Colored object listings

━━━━━━━━

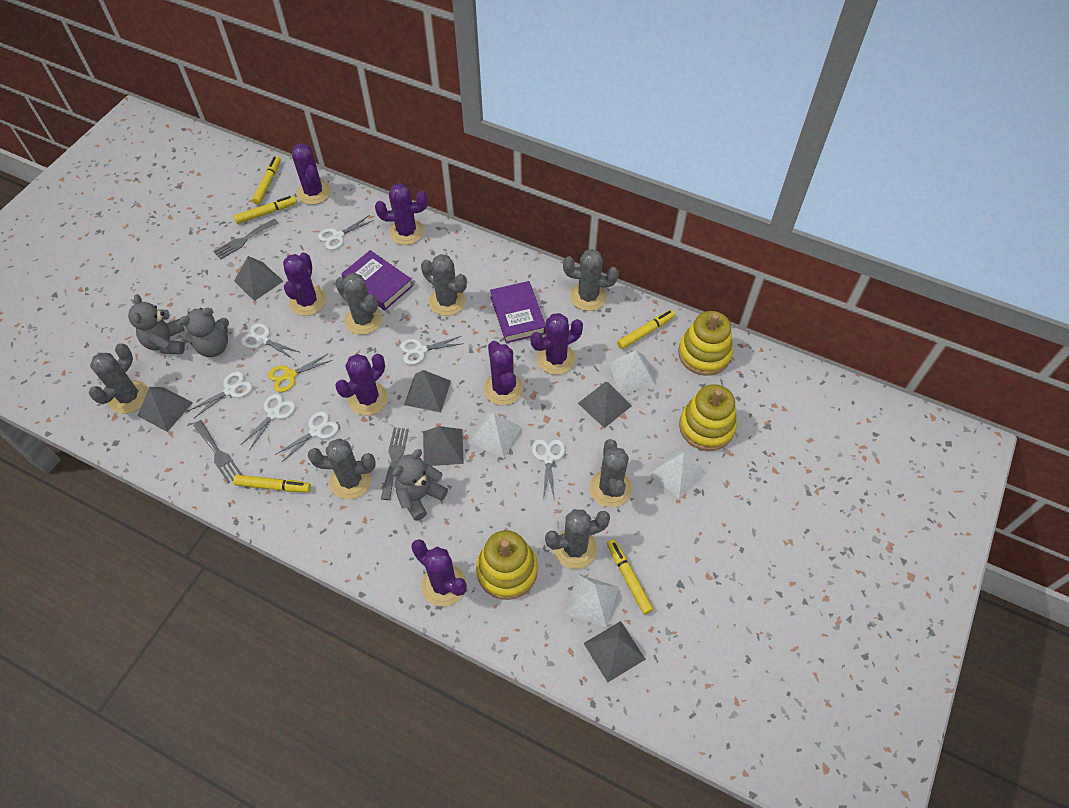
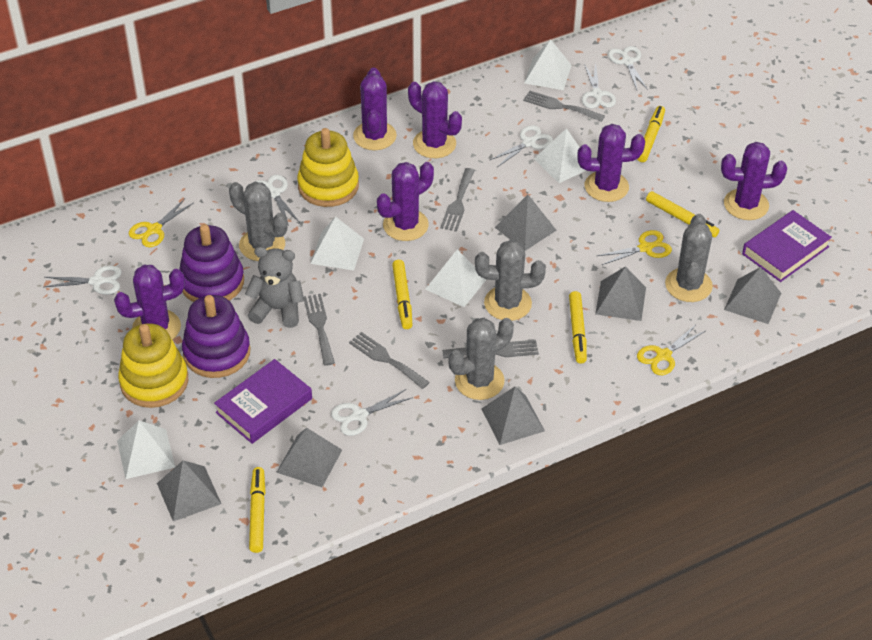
grey cactus: 7 -> 4
grey fork: 3 -> 5
grey teddy bear: 3 -> 1
purple cactus: 7 -> 6
purple stacking toy: 0 -> 2
white pyramid: 4 -> 5
white scissors: 7 -> 6
yellow scissors: 1 -> 3
yellow stacking toy: 3 -> 2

━━━━━━━━

Work instruction
Reproduce the entries above word for word. Pictures stay out.

Task response
grey cactus: 7 -> 4
grey fork: 3 -> 5
grey teddy bear: 3 -> 1
purple cactus: 7 -> 6
purple stacking toy: 0 -> 2
white pyramid: 4 -> 5
white scissors: 7 -> 6
yellow scissors: 1 -> 3
yellow stacking toy: 3 -> 2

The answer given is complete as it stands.